• _TASK ITEM_: Search the data for the string "brick" and copy each line where it turns up.

Spatial reasoning data:
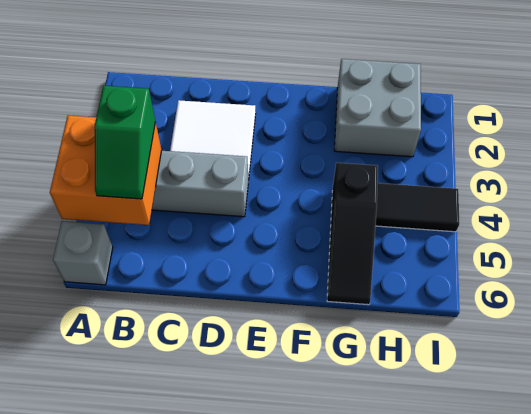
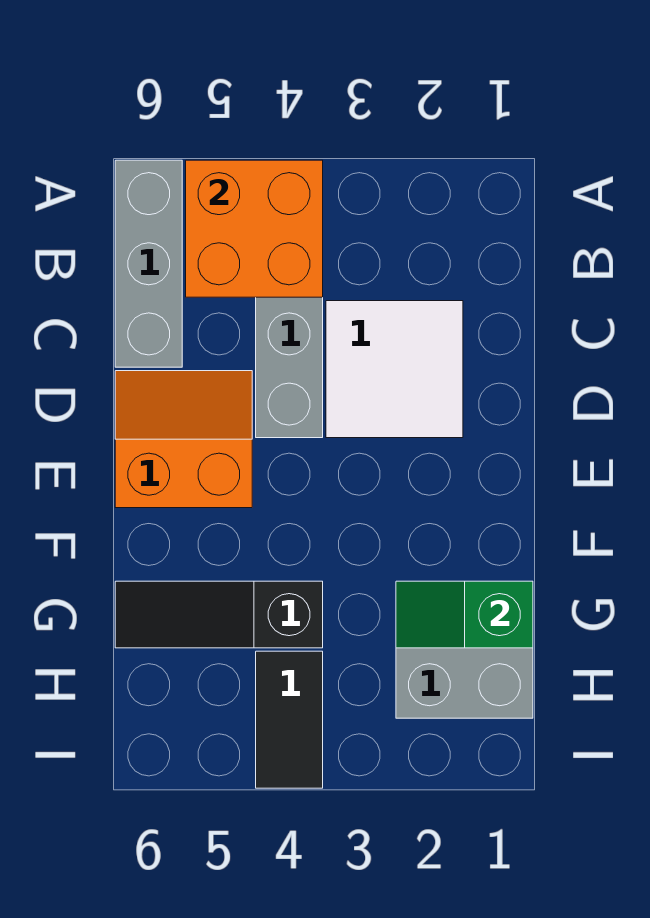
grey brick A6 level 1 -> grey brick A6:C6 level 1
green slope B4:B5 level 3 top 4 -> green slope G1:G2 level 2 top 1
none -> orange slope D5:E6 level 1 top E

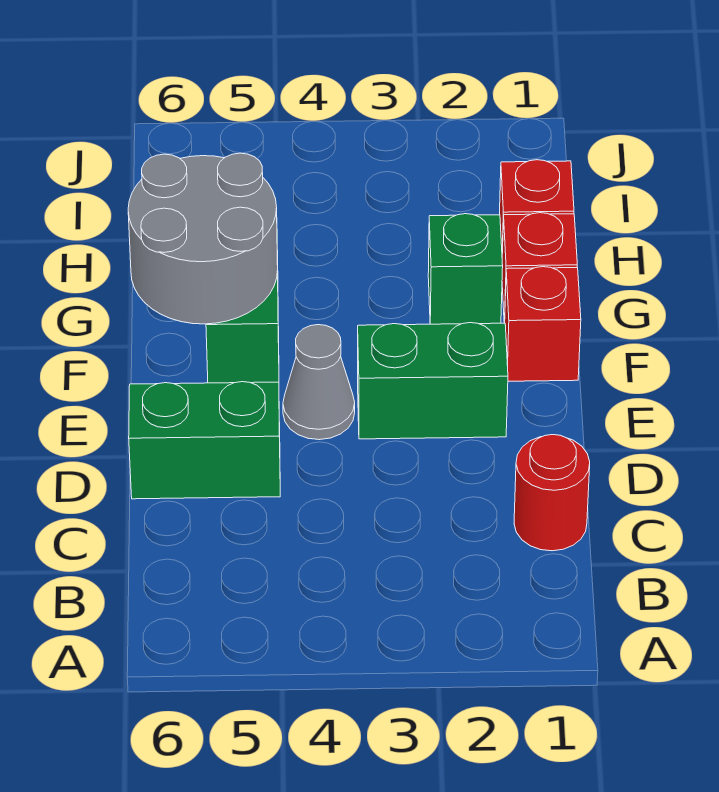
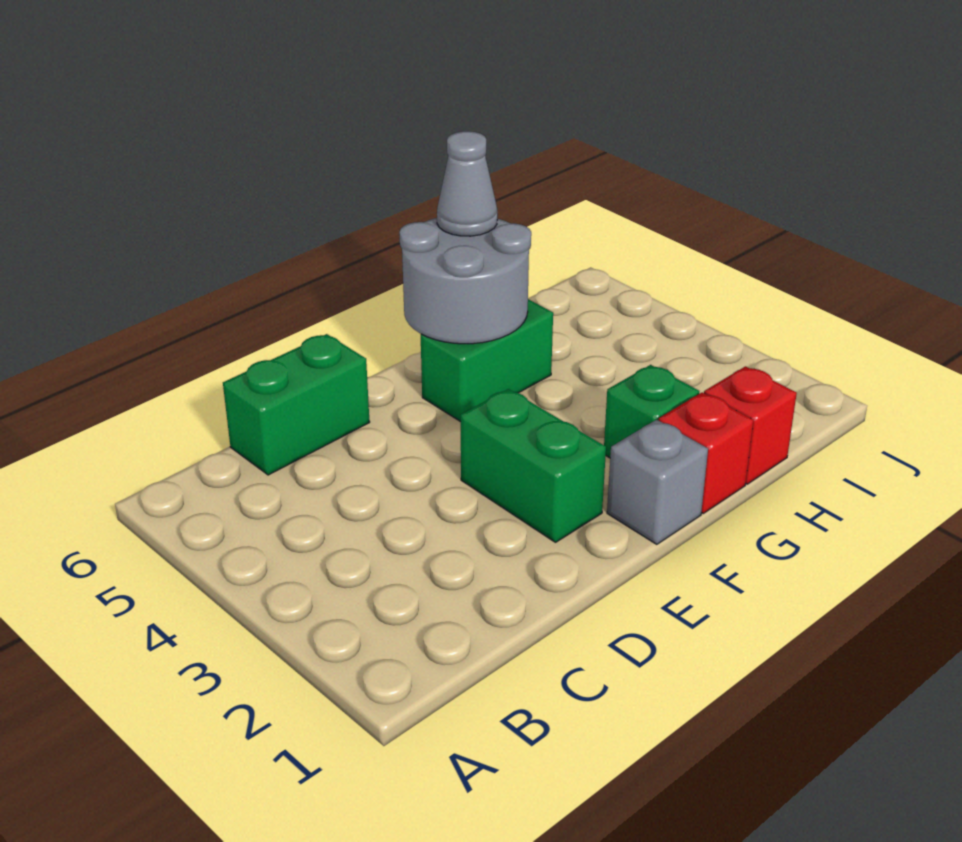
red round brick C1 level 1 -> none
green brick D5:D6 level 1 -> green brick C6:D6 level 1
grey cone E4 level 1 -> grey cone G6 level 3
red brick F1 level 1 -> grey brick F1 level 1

• _SOLUTION BELOW_:
grey brick A6 level 1 -> grey brick A6:C6 level 1
red round brick C1 level 1 -> none
green brick D5:D6 level 1 -> green brick C6:D6 level 1
red brick F1 level 1 -> grey brick F1 level 1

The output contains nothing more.